Instructions for the task =
In the entries below, find the line with "(403, 526) = (620, 358): pink cube -> none" and the line with "(705, 176) = (269, 90): red"; give again those lines and every line between them, exactly.

Entries shown =
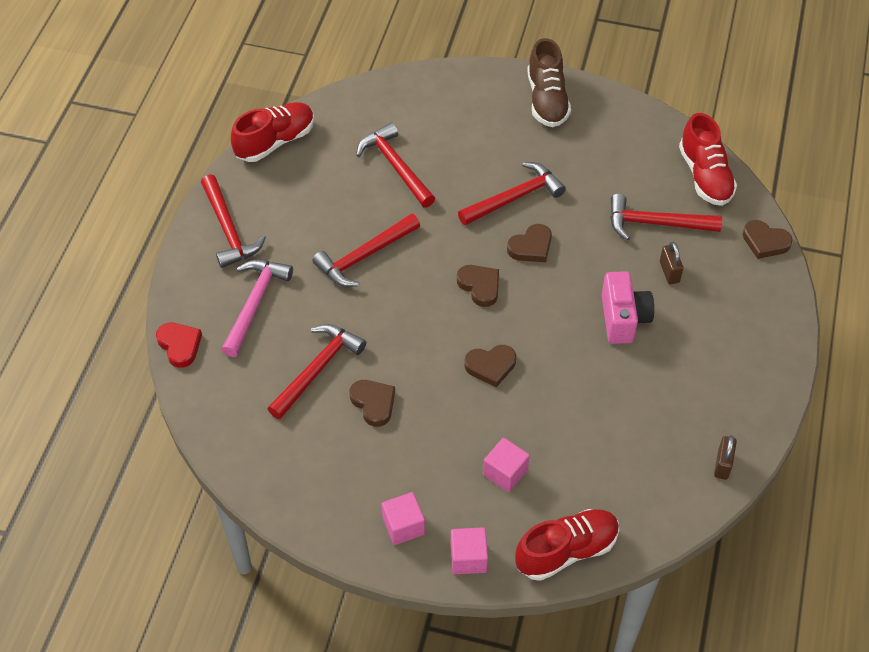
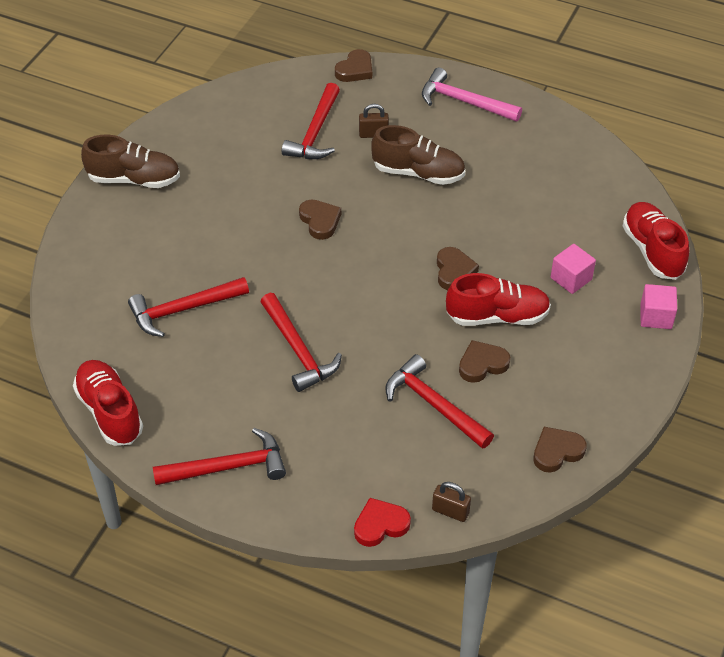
camera: 80 degrees left, 5 degrees down
(255, 303) = (338, 451): pink hammer -> pink hammer (464, 101)
(403, 526) = (620, 358): pink cube -> none
(480, 286) = (358, 265): brown heart -> brown heart (557, 451)
(515, 198) = (255, 223): red hammer -> none
(623, 318) = (418, 173): pink camera -> brown shoe
(705, 176) = (269, 90): red shoe -> red shoe (497, 316)
(722, 464) = (578, 141): brown padlock -> brown padlock (450, 511)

Reply =
(403, 526) = (620, 358): pink cube -> none
(480, 286) = (358, 265): brown heart -> brown heart (557, 451)
(515, 198) = (255, 223): red hammer -> none
(623, 318) = (418, 173): pink camera -> brown shoe
(705, 176) = (269, 90): red shoe -> red shoe (497, 316)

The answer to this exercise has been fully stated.